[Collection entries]
>>>>

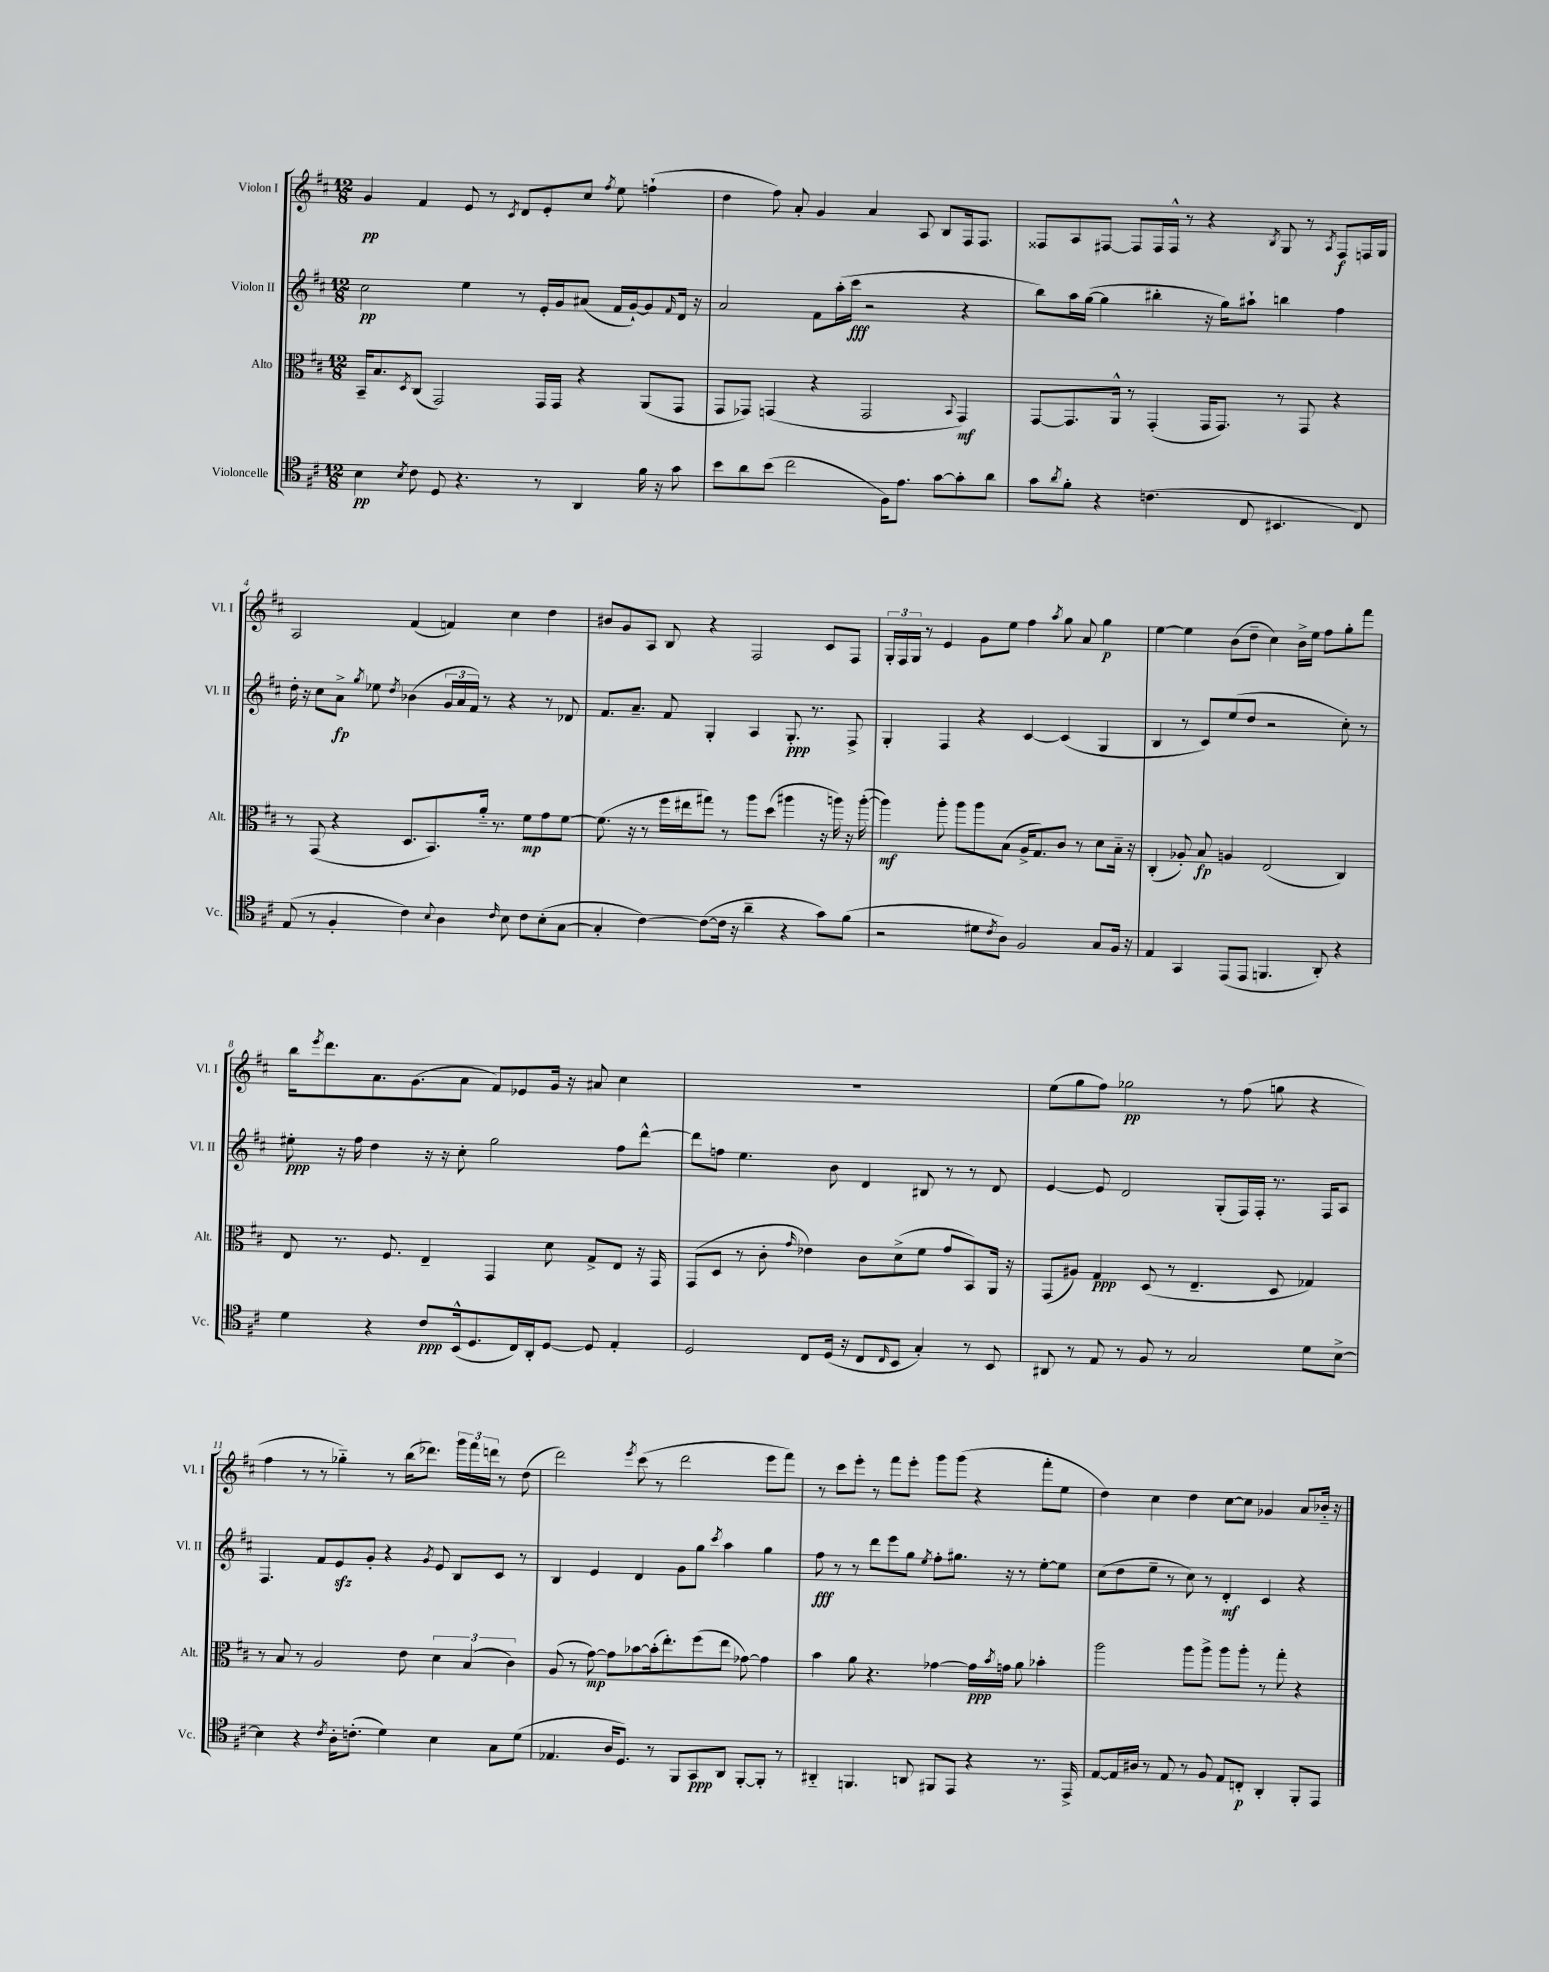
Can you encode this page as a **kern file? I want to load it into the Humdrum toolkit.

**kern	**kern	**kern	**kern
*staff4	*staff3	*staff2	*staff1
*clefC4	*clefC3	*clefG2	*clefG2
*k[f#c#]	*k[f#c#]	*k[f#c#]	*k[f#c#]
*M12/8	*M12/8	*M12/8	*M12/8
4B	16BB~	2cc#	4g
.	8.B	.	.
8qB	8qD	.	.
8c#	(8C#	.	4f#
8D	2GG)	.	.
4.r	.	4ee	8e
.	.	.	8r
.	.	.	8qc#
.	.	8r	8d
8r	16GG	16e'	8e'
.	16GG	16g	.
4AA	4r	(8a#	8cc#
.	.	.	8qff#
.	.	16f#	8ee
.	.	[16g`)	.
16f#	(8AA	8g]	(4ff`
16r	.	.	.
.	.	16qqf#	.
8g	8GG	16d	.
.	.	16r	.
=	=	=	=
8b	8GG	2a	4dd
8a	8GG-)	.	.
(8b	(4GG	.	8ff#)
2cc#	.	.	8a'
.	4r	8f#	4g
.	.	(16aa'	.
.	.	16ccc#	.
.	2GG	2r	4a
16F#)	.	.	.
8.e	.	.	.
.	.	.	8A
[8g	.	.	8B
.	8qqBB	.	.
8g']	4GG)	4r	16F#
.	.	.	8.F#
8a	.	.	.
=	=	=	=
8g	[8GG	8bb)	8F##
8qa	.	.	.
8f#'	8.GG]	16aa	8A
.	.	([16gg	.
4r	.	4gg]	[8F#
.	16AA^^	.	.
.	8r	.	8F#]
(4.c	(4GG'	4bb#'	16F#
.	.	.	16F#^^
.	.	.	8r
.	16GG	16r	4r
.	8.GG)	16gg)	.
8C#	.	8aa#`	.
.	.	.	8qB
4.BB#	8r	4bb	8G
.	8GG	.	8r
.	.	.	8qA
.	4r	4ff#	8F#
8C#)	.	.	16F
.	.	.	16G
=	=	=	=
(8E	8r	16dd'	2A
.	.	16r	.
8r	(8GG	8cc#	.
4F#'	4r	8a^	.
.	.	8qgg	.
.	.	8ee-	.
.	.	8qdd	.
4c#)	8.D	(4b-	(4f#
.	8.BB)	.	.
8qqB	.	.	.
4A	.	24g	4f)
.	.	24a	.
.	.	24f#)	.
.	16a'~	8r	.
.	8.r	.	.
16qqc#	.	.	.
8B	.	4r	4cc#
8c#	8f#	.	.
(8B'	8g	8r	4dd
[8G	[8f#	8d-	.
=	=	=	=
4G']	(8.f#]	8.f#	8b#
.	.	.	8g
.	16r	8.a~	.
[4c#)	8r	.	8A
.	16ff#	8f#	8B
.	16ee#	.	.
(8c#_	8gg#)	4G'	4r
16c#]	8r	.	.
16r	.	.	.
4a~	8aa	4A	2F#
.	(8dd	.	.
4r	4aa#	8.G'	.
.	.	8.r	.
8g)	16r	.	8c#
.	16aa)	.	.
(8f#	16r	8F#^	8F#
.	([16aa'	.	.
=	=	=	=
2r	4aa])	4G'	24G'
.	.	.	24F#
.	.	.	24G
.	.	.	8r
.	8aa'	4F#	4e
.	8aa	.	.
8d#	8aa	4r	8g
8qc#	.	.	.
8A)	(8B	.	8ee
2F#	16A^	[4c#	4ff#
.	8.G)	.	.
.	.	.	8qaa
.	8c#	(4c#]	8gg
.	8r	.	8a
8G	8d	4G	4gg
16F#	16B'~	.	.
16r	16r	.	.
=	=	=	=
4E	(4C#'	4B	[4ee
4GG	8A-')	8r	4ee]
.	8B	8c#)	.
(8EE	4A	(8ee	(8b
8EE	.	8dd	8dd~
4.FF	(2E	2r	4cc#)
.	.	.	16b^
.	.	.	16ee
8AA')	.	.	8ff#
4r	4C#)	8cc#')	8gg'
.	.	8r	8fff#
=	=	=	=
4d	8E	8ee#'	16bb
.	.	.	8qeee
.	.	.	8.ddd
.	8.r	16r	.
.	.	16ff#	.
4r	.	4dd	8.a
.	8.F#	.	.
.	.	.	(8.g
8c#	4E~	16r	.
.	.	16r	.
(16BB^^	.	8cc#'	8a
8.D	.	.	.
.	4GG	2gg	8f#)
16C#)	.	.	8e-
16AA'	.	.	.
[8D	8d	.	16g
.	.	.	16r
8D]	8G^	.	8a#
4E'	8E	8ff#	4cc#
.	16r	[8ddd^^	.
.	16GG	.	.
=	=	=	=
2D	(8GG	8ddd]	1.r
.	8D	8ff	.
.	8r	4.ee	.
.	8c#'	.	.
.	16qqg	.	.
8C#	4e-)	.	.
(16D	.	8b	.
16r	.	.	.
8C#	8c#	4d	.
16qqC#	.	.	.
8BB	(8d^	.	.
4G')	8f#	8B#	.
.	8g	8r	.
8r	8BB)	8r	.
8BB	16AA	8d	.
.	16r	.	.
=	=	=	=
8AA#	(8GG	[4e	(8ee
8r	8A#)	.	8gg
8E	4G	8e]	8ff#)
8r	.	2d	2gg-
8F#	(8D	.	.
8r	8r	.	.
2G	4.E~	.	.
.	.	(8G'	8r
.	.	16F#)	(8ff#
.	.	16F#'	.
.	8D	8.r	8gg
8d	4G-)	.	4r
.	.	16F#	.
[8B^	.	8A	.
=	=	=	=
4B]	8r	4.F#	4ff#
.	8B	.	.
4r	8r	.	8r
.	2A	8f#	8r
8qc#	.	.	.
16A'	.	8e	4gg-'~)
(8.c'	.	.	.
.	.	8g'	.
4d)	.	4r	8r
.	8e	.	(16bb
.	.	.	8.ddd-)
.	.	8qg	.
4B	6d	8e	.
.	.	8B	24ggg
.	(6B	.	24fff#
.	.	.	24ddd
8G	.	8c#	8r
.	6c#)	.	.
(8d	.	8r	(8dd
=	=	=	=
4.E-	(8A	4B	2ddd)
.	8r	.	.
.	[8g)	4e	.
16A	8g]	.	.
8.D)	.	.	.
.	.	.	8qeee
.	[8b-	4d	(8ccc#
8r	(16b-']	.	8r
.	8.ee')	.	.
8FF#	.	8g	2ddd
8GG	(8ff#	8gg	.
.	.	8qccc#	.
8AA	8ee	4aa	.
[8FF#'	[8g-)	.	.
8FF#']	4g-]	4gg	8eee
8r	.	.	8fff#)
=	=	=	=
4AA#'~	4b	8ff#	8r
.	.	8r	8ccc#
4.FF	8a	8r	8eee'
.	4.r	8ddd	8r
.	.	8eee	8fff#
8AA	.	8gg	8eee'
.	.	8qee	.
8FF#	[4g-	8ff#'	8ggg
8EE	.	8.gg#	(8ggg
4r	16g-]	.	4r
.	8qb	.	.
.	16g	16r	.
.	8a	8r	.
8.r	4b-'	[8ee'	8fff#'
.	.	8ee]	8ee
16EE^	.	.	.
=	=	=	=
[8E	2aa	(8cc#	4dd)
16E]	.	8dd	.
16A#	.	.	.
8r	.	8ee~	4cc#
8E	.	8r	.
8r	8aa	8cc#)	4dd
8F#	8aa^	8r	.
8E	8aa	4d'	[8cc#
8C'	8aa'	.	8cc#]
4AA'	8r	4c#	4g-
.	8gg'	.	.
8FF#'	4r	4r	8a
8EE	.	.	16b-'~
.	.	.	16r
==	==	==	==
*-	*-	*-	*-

<<<<

Exercise objective: Identify each line above that contains the string "kern", and copy every one of those lines.

Solution for this problem:
Can you encode this page as a **kern file? I want to load it into the Humdrum toolkit.
**kern	**kern	**kern	**kern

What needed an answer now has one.